### [Task description]
Among the entries below, copy every line that carries the word "HEAT".
*** Opening of Recorded data ***
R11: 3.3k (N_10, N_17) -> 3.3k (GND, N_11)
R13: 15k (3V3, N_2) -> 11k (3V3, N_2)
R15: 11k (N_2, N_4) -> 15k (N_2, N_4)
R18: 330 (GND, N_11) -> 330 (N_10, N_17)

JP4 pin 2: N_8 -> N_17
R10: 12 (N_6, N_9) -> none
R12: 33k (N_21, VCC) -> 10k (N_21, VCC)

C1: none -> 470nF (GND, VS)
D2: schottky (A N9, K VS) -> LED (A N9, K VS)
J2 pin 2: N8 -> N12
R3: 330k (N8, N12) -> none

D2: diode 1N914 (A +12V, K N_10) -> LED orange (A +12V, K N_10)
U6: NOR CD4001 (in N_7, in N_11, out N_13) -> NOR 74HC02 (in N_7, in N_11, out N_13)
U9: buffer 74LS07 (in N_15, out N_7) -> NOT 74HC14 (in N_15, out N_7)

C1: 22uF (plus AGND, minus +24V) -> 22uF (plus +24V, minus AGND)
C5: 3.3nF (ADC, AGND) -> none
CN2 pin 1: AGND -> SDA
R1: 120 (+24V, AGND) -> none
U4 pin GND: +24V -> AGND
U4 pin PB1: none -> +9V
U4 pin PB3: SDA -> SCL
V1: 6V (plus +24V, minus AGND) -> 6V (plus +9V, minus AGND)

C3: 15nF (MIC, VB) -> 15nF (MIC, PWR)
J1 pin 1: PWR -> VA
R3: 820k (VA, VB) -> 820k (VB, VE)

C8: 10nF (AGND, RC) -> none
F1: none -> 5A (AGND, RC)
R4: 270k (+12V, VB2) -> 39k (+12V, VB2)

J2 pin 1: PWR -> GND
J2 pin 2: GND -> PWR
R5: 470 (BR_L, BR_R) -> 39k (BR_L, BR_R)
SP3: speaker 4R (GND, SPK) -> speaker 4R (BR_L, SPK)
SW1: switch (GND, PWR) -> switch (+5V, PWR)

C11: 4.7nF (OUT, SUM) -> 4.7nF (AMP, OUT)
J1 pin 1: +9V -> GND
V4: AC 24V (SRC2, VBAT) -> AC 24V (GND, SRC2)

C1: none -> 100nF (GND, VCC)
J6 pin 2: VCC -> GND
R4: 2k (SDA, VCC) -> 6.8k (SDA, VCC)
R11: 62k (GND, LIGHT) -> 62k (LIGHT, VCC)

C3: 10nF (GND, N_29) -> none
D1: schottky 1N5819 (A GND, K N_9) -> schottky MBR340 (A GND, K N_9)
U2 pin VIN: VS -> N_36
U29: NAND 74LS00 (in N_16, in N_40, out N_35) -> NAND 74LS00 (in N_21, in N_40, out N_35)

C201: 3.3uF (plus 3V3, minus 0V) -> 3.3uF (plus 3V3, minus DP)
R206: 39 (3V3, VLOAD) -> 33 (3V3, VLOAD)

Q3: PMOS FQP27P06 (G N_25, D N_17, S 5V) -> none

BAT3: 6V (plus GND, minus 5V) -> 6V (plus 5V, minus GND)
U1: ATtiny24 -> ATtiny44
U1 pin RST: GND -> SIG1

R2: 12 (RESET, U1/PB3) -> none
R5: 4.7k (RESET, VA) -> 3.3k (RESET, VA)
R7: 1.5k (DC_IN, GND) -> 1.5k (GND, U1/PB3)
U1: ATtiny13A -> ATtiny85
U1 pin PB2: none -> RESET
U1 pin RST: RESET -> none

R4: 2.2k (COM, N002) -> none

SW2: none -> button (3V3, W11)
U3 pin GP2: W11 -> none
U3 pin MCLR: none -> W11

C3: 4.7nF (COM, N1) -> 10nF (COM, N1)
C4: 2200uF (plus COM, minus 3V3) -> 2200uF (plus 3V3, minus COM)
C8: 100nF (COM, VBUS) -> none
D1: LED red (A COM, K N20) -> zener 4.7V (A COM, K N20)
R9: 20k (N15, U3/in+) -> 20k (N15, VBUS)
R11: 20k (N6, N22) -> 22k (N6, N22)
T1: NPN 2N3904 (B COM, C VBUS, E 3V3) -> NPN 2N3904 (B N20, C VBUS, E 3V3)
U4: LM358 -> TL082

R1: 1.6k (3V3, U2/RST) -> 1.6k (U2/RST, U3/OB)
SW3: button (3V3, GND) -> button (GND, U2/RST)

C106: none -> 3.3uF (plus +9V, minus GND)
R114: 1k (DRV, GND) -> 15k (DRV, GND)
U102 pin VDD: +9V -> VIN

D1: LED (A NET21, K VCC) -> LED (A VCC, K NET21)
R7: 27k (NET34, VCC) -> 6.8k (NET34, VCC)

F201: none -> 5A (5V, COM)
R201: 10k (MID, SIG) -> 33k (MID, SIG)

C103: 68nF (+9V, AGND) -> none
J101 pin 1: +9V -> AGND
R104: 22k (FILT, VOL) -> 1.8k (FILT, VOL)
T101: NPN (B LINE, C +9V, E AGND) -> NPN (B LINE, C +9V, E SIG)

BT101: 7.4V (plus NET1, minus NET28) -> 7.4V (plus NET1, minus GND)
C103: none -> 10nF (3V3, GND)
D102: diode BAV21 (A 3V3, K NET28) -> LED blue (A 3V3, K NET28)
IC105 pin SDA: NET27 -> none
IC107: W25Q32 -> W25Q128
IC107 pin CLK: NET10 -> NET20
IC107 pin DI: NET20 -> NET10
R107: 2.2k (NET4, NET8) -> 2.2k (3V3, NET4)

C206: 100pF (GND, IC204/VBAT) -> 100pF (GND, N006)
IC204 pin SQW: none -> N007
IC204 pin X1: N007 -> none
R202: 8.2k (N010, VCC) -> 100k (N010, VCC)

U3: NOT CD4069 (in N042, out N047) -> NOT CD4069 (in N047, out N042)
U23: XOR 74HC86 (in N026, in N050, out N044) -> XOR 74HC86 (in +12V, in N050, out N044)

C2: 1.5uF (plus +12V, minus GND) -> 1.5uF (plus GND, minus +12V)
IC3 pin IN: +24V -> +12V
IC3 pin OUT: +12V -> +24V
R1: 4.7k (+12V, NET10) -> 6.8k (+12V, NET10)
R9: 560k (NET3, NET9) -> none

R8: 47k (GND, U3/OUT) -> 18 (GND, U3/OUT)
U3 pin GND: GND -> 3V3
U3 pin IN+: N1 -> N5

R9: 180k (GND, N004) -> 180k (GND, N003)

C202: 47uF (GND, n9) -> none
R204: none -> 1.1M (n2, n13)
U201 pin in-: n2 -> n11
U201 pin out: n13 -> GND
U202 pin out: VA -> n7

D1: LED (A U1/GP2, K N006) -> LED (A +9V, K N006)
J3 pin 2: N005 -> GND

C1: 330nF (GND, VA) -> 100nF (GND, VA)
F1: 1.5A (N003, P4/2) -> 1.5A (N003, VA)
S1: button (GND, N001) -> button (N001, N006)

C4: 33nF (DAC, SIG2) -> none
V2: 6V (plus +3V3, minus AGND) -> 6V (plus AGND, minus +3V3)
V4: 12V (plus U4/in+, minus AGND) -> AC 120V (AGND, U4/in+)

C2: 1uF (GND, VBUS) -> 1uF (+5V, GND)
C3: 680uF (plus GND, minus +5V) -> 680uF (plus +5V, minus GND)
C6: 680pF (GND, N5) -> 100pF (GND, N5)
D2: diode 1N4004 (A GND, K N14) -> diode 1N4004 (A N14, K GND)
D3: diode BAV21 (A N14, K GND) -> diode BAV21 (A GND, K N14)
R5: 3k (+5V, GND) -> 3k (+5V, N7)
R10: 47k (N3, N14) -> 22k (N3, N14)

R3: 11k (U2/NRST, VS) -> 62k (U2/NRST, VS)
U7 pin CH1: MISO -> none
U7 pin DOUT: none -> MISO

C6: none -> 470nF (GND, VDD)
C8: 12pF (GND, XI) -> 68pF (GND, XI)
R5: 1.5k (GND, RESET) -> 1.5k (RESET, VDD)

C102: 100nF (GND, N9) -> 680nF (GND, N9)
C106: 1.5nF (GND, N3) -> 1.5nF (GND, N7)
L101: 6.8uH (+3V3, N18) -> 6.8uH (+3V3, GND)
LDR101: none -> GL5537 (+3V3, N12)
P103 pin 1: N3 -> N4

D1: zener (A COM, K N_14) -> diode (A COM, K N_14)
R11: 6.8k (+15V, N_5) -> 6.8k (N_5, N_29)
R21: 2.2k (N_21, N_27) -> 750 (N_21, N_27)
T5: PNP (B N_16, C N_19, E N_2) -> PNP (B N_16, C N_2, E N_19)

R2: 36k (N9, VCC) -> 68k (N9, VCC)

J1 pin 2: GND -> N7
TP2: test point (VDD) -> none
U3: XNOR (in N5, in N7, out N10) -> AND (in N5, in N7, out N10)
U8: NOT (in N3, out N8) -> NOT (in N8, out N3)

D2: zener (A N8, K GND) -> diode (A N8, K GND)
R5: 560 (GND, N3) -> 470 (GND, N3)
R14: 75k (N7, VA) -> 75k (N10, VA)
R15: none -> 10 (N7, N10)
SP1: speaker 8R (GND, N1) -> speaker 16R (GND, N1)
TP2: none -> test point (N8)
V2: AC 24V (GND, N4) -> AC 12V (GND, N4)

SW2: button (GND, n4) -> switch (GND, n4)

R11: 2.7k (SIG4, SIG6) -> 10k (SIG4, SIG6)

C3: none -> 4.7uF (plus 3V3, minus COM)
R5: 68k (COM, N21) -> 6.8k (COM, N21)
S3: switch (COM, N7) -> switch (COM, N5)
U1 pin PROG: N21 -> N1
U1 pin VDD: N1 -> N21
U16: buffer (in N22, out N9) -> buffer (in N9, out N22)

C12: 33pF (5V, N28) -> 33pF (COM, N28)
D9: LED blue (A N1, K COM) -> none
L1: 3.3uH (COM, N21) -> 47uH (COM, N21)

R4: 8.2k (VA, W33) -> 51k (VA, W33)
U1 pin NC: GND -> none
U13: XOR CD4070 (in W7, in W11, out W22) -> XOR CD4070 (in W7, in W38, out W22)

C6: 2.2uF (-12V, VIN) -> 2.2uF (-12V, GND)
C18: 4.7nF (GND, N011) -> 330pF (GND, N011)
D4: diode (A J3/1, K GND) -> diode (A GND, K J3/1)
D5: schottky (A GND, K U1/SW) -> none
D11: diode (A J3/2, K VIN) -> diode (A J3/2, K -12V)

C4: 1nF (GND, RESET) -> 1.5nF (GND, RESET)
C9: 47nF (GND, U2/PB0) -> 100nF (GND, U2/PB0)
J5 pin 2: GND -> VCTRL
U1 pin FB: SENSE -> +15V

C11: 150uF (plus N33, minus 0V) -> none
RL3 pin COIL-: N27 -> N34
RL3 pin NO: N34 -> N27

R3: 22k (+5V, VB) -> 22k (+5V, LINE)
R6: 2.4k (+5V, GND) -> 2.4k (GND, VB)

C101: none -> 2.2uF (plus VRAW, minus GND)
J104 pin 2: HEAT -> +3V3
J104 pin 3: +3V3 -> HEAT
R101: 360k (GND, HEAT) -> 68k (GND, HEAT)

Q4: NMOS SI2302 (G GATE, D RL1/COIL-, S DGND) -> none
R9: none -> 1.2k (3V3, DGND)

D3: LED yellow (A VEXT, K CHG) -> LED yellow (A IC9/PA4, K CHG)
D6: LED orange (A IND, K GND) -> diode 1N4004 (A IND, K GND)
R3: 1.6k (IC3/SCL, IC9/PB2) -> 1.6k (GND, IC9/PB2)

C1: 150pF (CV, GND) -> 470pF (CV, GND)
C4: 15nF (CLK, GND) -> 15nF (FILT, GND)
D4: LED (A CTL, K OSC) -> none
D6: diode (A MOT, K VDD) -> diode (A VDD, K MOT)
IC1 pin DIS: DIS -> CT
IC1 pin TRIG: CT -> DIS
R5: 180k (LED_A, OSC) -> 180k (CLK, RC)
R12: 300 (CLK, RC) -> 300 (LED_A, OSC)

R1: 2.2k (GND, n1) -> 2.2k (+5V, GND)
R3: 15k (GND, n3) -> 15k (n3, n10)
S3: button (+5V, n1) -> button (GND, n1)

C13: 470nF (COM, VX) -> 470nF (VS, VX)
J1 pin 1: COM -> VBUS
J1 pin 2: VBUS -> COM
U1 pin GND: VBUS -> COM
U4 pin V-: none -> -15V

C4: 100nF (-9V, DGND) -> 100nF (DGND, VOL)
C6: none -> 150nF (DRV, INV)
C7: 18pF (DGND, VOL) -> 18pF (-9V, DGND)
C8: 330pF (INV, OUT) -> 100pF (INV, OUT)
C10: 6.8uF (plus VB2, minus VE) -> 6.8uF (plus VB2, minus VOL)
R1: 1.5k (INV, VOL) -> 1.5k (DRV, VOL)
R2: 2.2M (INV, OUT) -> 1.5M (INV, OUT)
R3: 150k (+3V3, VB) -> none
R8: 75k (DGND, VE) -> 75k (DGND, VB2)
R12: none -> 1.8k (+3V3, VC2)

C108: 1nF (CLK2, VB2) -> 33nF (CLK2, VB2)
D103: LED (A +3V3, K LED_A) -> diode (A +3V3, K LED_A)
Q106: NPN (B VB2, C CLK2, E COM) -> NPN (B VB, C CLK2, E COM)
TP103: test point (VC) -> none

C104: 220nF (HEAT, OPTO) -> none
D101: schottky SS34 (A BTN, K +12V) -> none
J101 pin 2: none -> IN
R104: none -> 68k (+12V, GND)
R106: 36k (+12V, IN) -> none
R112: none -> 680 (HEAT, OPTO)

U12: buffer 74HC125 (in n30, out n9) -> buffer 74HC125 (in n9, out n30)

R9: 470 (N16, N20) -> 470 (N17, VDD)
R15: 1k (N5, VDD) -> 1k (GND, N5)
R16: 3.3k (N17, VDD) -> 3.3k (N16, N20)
*** Close of Recorded data ***
### [Task solution]
J104 pin 2: HEAT -> +3V3
J104 pin 3: +3V3 -> HEAT
R101: 360k (GND, HEAT) -> 68k (GND, HEAT)
C104: 220nF (HEAT, OPTO) -> none
R112: none -> 680 (HEAT, OPTO)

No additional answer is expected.